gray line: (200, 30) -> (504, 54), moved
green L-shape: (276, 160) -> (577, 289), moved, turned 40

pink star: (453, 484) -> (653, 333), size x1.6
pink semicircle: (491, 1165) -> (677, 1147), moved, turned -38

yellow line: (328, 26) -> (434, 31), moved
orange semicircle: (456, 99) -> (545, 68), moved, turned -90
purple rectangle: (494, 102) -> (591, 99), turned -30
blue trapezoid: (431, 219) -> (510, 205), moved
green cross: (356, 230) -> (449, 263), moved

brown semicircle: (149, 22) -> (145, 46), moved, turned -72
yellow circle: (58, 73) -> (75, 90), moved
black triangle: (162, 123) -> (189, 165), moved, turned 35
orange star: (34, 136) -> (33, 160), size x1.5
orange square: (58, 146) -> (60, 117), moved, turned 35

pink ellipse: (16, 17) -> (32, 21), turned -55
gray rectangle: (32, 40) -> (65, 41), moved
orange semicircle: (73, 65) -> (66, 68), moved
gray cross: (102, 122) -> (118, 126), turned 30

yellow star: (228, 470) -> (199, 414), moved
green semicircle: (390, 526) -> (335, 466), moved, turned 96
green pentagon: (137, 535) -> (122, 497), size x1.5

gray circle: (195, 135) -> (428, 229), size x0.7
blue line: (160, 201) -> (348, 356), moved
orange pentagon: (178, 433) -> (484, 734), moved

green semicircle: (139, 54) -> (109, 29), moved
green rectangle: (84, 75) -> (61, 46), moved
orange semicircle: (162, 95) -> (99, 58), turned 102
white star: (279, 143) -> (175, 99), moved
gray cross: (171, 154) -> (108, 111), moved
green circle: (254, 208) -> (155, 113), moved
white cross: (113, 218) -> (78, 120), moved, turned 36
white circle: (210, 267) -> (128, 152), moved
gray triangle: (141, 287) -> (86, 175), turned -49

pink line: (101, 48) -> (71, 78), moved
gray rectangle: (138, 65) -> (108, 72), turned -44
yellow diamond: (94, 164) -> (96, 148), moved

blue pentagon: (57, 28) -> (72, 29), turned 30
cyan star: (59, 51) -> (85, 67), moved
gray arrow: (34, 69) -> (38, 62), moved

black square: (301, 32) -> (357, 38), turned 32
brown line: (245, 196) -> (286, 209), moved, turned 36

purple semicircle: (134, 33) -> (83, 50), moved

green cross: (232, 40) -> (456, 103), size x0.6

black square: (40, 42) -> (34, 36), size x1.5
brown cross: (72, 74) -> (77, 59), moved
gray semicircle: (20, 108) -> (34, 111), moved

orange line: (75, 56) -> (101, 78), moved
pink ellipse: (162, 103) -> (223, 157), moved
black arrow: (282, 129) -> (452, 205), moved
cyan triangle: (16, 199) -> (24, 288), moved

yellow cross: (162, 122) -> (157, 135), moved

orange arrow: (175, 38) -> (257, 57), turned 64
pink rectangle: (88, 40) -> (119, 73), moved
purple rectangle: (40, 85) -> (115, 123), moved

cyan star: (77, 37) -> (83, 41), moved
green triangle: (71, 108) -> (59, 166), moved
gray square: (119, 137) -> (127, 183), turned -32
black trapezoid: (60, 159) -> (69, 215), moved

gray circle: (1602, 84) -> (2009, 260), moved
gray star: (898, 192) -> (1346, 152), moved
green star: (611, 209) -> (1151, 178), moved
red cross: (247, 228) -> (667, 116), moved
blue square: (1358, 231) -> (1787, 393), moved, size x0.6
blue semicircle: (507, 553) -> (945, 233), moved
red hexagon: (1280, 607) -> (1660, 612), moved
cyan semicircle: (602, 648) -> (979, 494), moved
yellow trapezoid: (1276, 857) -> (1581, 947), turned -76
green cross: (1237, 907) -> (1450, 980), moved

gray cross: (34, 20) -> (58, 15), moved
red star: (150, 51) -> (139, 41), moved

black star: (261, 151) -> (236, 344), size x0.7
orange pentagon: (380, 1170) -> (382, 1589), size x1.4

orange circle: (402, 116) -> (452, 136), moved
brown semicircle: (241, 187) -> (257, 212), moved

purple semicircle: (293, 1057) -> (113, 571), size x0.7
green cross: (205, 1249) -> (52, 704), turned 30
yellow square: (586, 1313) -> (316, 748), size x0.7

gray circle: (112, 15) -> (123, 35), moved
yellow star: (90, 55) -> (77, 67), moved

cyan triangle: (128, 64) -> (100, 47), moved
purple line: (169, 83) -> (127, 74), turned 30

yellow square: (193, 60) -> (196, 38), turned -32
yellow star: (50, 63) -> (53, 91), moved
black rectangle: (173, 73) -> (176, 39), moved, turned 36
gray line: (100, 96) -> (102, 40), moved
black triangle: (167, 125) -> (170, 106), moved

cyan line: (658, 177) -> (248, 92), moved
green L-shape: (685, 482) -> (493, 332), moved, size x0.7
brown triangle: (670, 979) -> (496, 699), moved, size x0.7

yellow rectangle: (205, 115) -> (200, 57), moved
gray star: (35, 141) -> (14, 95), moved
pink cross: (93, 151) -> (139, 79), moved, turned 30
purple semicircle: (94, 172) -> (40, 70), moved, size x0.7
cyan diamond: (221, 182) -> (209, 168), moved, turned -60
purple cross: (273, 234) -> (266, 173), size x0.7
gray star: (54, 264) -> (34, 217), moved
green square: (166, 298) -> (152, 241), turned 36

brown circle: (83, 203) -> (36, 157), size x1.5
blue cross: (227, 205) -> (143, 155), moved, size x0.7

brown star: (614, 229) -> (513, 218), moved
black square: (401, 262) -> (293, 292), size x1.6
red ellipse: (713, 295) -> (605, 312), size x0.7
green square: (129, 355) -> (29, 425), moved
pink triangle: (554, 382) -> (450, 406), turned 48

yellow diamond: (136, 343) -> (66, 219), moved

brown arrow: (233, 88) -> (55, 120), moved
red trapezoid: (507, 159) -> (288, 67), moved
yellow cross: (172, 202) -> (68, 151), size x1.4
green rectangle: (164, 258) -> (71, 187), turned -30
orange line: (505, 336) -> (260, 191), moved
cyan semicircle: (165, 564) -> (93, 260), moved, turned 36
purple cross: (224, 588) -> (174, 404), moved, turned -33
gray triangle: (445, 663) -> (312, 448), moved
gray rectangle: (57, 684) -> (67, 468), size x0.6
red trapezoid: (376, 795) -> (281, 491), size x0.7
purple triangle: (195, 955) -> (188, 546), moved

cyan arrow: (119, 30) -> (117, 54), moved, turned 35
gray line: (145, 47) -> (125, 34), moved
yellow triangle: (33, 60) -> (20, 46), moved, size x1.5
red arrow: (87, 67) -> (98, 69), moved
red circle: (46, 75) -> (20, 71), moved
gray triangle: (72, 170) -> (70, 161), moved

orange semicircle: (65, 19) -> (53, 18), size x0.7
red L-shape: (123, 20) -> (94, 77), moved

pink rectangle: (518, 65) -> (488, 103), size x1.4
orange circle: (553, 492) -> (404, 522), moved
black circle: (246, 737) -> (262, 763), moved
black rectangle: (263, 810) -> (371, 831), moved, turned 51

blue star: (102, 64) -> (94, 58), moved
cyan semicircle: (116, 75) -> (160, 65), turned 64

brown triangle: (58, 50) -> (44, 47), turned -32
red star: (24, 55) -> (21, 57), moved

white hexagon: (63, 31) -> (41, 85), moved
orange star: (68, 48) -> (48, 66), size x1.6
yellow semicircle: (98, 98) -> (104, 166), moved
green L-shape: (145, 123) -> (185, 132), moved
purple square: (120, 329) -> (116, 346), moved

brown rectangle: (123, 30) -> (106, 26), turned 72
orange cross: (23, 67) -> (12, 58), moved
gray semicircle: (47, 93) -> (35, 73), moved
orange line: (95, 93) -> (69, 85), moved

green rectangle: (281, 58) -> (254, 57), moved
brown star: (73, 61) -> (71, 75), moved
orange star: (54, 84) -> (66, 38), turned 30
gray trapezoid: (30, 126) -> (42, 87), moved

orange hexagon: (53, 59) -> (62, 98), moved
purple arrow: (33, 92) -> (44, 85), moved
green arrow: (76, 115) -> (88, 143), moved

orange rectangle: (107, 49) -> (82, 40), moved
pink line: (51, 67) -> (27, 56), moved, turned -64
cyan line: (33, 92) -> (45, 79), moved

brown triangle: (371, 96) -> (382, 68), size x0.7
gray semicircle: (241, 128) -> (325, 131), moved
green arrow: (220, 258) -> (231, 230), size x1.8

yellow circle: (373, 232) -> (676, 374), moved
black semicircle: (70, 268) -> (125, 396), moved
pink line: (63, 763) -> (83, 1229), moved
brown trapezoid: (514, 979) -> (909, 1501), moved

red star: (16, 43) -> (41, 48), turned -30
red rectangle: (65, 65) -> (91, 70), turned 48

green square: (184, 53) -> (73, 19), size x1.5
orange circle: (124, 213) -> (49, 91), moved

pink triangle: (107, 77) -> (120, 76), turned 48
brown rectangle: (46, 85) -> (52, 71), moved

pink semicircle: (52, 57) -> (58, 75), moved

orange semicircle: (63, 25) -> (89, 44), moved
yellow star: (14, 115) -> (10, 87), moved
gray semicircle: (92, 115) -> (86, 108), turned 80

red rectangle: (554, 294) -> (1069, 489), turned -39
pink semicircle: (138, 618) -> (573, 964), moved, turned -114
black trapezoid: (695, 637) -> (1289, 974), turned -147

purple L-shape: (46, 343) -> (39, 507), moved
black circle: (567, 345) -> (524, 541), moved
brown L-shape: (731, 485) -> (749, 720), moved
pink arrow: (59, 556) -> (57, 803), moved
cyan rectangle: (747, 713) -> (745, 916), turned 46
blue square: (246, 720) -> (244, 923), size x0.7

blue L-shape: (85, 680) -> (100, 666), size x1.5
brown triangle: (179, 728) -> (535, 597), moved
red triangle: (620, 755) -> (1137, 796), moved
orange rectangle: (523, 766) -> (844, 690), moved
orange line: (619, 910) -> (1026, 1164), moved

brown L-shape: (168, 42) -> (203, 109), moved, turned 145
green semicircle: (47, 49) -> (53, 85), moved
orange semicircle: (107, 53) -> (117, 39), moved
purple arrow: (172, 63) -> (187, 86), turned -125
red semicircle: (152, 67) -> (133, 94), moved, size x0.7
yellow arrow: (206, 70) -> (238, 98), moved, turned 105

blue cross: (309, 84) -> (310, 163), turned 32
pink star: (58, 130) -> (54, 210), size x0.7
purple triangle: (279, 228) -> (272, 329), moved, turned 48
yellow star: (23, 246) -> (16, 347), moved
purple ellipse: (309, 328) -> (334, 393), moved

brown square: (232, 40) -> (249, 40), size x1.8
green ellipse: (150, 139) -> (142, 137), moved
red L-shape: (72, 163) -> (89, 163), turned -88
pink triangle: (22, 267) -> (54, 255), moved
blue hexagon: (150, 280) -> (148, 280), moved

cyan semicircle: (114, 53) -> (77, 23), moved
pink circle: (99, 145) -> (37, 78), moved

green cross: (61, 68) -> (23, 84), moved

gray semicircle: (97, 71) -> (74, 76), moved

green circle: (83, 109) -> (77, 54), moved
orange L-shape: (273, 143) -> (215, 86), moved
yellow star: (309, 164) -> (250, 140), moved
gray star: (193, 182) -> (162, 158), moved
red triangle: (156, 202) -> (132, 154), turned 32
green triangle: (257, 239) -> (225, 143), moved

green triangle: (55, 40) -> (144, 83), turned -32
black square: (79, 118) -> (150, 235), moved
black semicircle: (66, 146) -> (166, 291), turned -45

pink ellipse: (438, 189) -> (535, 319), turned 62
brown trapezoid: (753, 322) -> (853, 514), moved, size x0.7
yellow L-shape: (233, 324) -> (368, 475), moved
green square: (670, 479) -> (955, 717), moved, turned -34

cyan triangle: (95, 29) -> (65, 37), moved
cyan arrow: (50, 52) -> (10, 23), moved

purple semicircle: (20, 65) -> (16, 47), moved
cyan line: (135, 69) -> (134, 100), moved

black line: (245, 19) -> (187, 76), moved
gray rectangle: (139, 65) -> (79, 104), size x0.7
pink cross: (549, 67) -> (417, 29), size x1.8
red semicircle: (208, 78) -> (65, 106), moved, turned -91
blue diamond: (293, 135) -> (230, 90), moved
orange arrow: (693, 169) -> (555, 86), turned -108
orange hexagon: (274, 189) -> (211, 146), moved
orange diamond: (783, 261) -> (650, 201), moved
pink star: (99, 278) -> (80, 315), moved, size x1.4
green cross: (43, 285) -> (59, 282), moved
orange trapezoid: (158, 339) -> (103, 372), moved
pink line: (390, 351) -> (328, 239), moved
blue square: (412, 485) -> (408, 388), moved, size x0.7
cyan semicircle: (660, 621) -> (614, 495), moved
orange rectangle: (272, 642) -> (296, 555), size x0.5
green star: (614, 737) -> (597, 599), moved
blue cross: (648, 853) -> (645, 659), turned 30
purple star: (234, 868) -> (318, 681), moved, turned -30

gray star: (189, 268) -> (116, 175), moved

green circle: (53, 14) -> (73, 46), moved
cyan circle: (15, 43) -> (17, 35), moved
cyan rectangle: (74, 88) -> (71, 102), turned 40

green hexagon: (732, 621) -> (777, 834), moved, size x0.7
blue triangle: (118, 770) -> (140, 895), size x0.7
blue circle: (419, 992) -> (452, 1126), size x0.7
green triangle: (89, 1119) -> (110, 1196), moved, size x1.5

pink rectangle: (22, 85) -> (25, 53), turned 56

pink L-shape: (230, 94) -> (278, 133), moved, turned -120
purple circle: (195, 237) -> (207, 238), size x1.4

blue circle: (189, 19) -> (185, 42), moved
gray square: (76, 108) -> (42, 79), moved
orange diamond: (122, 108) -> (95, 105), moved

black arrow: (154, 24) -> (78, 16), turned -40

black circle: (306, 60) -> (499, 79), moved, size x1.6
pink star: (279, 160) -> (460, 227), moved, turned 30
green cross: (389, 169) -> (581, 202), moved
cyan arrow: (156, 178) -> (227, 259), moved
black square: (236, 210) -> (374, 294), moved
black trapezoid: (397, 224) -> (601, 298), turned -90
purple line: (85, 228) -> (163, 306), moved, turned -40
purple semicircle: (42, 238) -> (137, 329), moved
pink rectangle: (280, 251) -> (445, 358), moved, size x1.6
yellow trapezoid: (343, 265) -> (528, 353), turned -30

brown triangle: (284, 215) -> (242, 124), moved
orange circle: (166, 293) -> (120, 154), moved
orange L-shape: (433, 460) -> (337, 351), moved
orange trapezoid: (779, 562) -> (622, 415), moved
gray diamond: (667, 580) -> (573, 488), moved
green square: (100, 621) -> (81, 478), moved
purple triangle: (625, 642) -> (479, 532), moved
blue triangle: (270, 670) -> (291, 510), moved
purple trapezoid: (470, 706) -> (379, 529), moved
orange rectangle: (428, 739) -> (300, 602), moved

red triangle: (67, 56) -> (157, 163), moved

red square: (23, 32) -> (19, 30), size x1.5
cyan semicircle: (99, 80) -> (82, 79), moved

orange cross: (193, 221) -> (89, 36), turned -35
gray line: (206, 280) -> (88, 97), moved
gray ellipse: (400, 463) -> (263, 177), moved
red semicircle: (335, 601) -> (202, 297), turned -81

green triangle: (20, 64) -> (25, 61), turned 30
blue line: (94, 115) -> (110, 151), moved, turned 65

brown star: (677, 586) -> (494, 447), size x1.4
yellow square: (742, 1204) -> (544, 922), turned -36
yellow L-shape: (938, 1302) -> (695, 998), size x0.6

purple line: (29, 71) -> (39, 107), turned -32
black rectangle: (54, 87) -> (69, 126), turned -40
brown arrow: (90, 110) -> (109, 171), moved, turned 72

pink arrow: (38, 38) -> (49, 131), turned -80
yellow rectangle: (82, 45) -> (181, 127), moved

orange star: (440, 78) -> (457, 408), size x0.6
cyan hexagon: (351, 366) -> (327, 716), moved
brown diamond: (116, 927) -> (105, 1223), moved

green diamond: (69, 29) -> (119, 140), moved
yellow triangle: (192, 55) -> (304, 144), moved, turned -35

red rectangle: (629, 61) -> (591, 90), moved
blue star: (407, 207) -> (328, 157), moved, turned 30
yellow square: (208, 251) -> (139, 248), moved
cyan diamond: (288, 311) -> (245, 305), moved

──────────────────────────────

_Work request_
Your task is to transcribe, with no changes, only the lines of the listing above that lie between the line holding "green arrow: (76, 115) -> (88, 143), moved" and the line holding "green ellipse: (150, 139)", inclusive.

_Solution for this task_
green arrow: (76, 115) -> (88, 143), moved

orange rectangle: (107, 49) -> (82, 40), moved
pink line: (51, 67) -> (27, 56), moved, turned -64
cyan line: (33, 92) -> (45, 79), moved

brown triangle: (371, 96) -> (382, 68), size x0.7
gray semicircle: (241, 128) -> (325, 131), moved
green arrow: (220, 258) -> (231, 230), size x1.8

yellow circle: (373, 232) -> (676, 374), moved
black semicircle: (70, 268) -> (125, 396), moved
pink line: (63, 763) -> (83, 1229), moved
brown trapezoid: (514, 979) -> (909, 1501), moved

red star: (16, 43) -> (41, 48), turned -30
red rectangle: (65, 65) -> (91, 70), turned 48

green square: (184, 53) -> (73, 19), size x1.5
orange circle: (124, 213) -> (49, 91), moved

pink triangle: (107, 77) -> (120, 76), turned 48
brown rectangle: (46, 85) -> (52, 71), moved

pink semicircle: (52, 57) -> (58, 75), moved

orange semicircle: (63, 25) -> (89, 44), moved
yellow star: (14, 115) -> (10, 87), moved
gray semicircle: (92, 115) -> (86, 108), turned 80

red rectangle: (554, 294) -> (1069, 489), turned -39
pink semicircle: (138, 618) -> (573, 964), moved, turned -114
black trapezoid: (695, 637) -> (1289, 974), turned -147

purple L-shape: (46, 343) -> (39, 507), moved
black circle: (567, 345) -> (524, 541), moved
brown L-shape: (731, 485) -> (749, 720), moved
pink arrow: (59, 556) -> (57, 803), moved
cyan rectangle: (747, 713) -> (745, 916), turned 46
blue square: (246, 720) -> (244, 923), size x0.7

blue L-shape: (85, 680) -> (100, 666), size x1.5
brown triangle: (179, 728) -> (535, 597), moved
red triangle: (620, 755) -> (1137, 796), moved
orange rectangle: (523, 766) -> (844, 690), moved
orange line: (619, 910) -> (1026, 1164), moved

brown L-shape: (168, 42) -> (203, 109), moved, turned 145
green semicircle: (47, 49) -> (53, 85), moved
orange semicircle: (107, 53) -> (117, 39), moved
purple arrow: (172, 63) -> (187, 86), turned -125
red semicircle: (152, 67) -> (133, 94), moved, size x0.7
yellow arrow: (206, 70) -> (238, 98), moved, turned 105

blue cross: (309, 84) -> (310, 163), turned 32
pink star: (58, 130) -> (54, 210), size x0.7
purple triangle: (279, 228) -> (272, 329), moved, turned 48
yellow star: (23, 246) -> (16, 347), moved
purple ellipse: (309, 328) -> (334, 393), moved

brown square: (232, 40) -> (249, 40), size x1.8
green ellipse: (150, 139) -> (142, 137), moved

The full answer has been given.